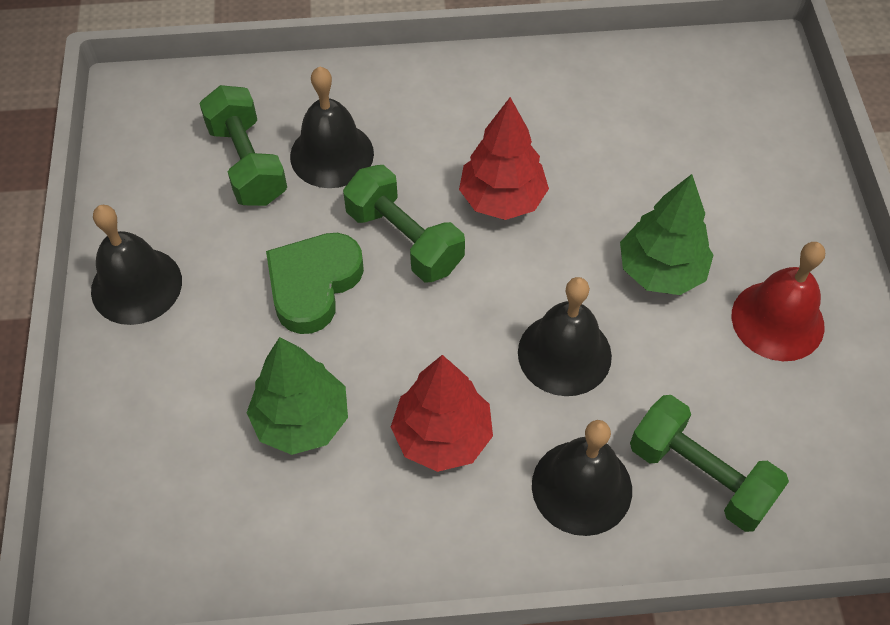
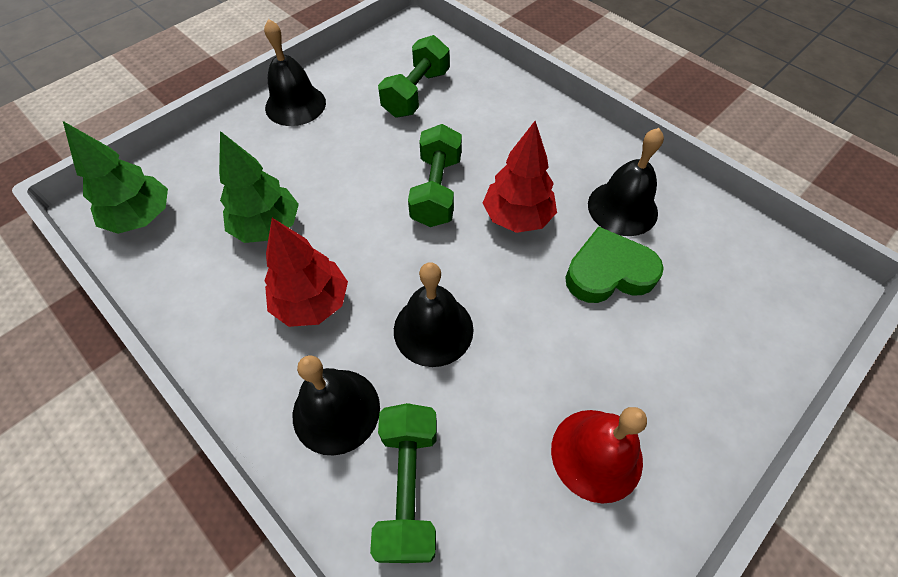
camera: 50 degrees right, 0 degrees up
(313, 285) = (364, 172): green heart -> green heart (608, 272)
(332, 154) = (460, 121): black bell -> black bell (622, 208)
(660, 271) = (557, 343): green tree -> green tree (141, 217)

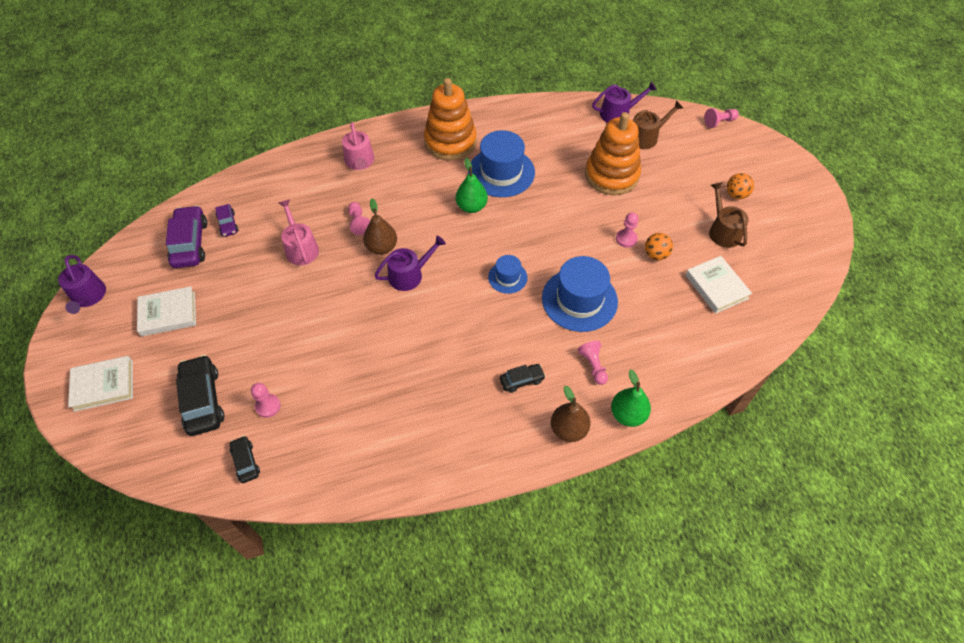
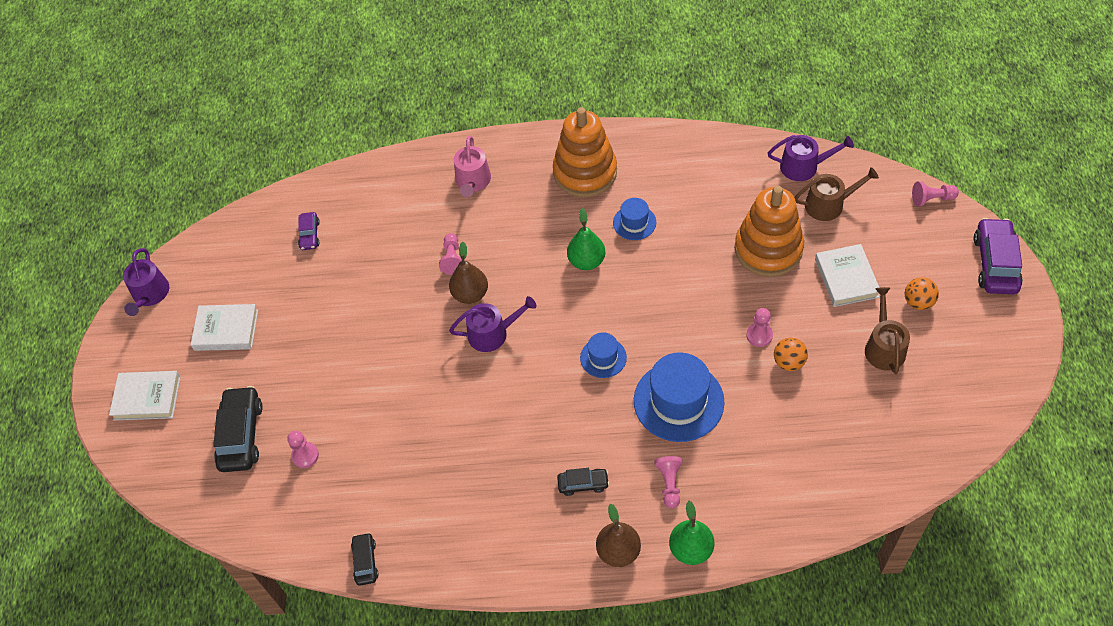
camera: 20 degrees right, 0 degrees up
(190, 243) = (265, 251): purple car -> purple car (995, 263)
(245, 462) = (269, 511): black car -> black car (365, 562)
(301, 248) = (381, 278): pink watering can -> none
(501, 172) = (634, 222): blue hat -> blue hat, size x0.53
(716, 287) = (850, 417): white book -> white book (846, 278)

## AIM OF THE EXERCISE
Return exactly the lines from the one containing "(190, 243) = (265, 251): purple" to the last line of the data, and nothing more.

## ANSWER AREA
(190, 243) = (265, 251): purple car -> purple car (995, 263)
(245, 462) = (269, 511): black car -> black car (365, 562)
(301, 248) = (381, 278): pink watering can -> none
(501, 172) = (634, 222): blue hat -> blue hat, size x0.53
(716, 287) = (850, 417): white book -> white book (846, 278)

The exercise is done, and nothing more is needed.